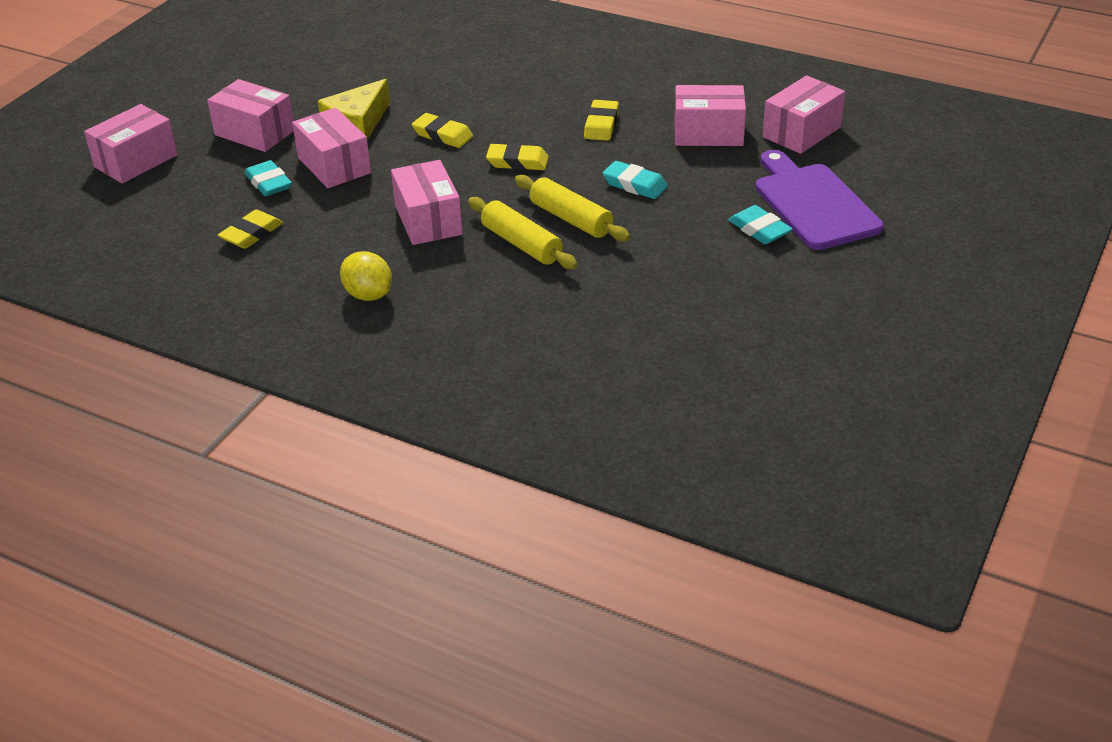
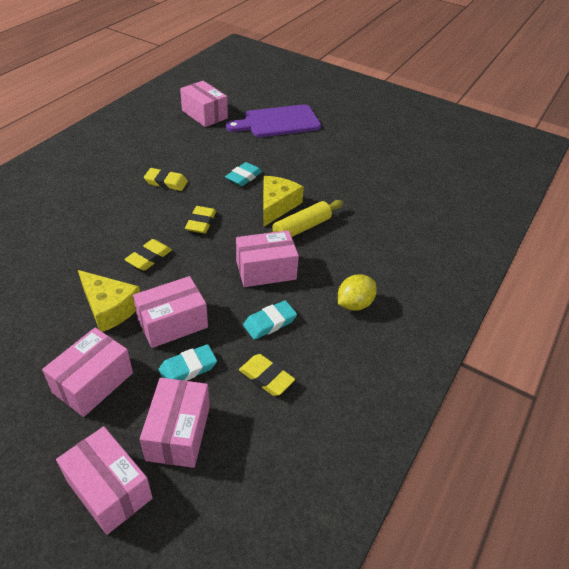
camera: 90 degrees left, 5 degrees up
yellow rolling pin [515,175,630,241] -> yellow cheese [263,176,304,227]
pink box [674,85,746,146] -> pink box moved to [140,378,210,468]
turquoise eraser [729,205,793,244] -> turquoise eraser moved to [243,300,297,340]

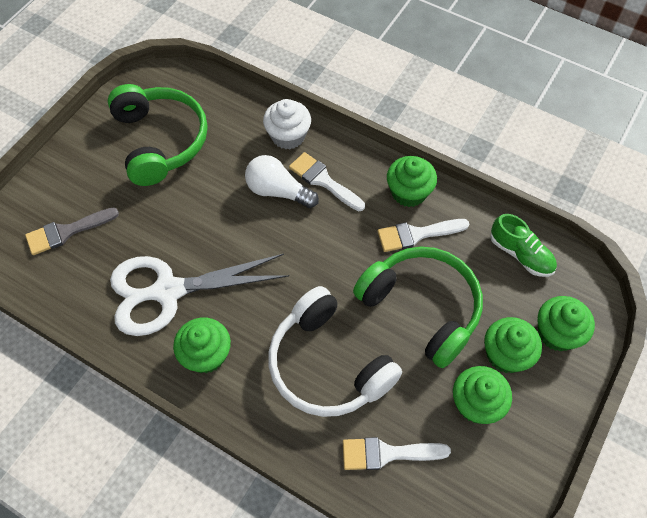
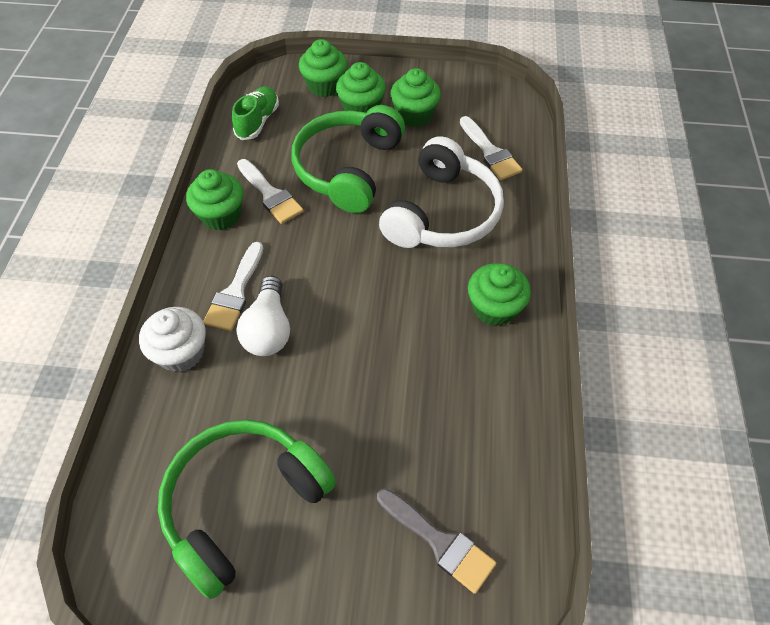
camera: 115 degrees left, 5 degrees down
white scissors [110,254,289,336] -> none

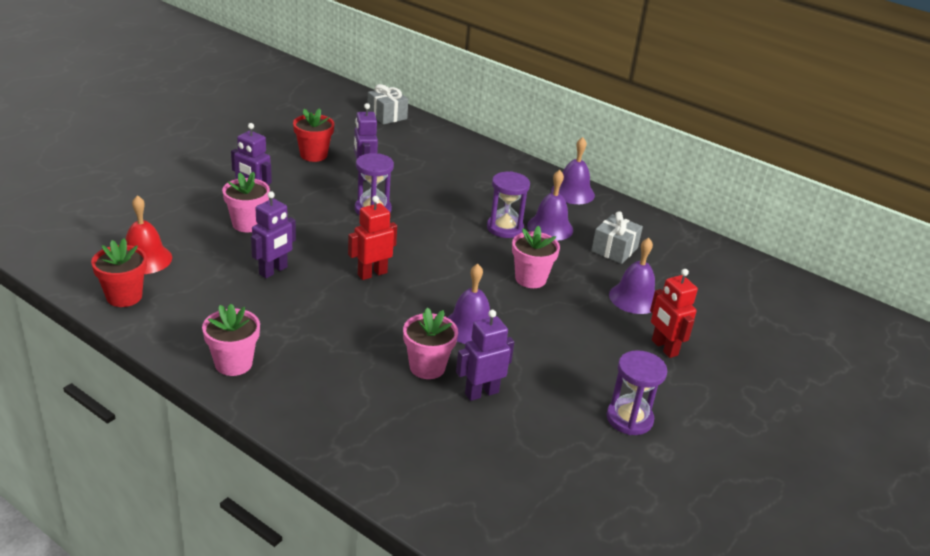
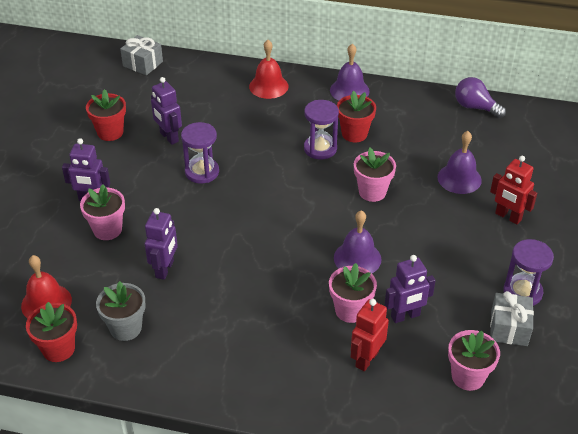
camera: 20 degrees left, 10 degrees up
pink flower pot [202,304,260,376] -> pink flower pot moved to [448,330,500,391]
red robot [348,196,397,280] -> red robot moved to [351,299,389,372]
purple robot [456,310,514,401] -> purple robot turned 150 degrees counterclockwise [385,255,436,323]
purple bell [527,170,573,241] -> red flower pot [337,91,376,142]
grey gift [591,211,643,264] -> grey gift moved to [490,291,534,346]
none -> grey flower pot [96,281,146,341]
none -> red bell [249,40,288,99]
none -> purple light bulb [455,77,506,118]

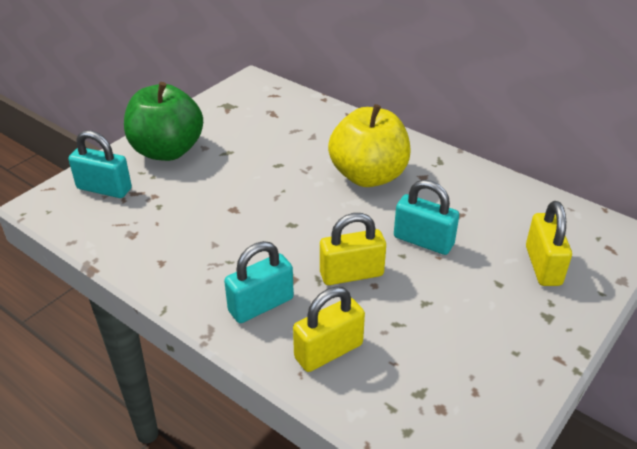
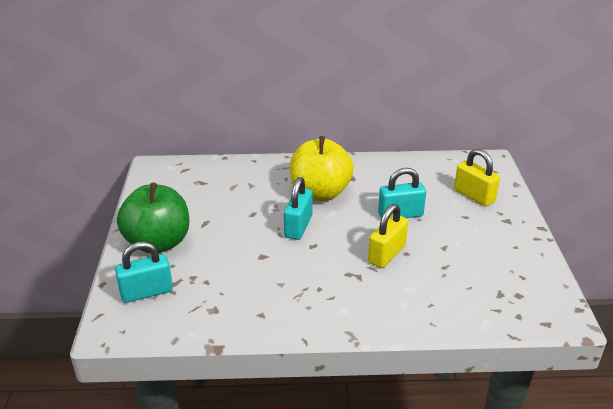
camera: 40 degrees left, 5 degrees down
turquoise padlock [224,241,294,323] -> turquoise padlock moved to [284,177,313,240]
yellow padlock [293,287,365,372] -> none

════════════════════

> WHAT IS BEING ASKED:
Wherever an image sits in the data, omit it; everything else must be copied exactly.

> SOLVED EXERCISE:
camera: 90 degrees left, 5 degrees up
yellow rolling pin [515,175,630,241] -> yellow cheese [263,176,304,227]
pink box [674,85,746,146] -> pink box moved to [140,378,210,468]
turquoise eraser [729,205,793,244] -> turquoise eraser moved to [243,300,297,340]

camera: 115 degrees left, 5 degrees down
white scissors [110,254,289,336] -> none

camera: 20 degrees left, 10 degrees up
pink flower pot [202,304,260,376] -> pink flower pot moved to [448,330,500,391]
red robot [348,196,397,280] -> red robot moved to [351,299,389,372]
purple robot [456,310,514,401] -> purple robot turned 150 degrees counterclockwise [385,255,436,323]
purple bell [527,170,573,241] -> red flower pot [337,91,376,142]
grey gift [591,211,643,264] -> grey gift moved to [490,291,534,346]
none -> grey flower pot [96,281,146,341]
none -> red bell [249,40,288,99]
none -> purple light bulb [455,77,506,118]

camera: 40 degrees left, 5 degrees down
turquoise padlock [224,241,294,323] -> turquoise padlock moved to [284,177,313,240]
yellow padlock [293,287,365,372] -> none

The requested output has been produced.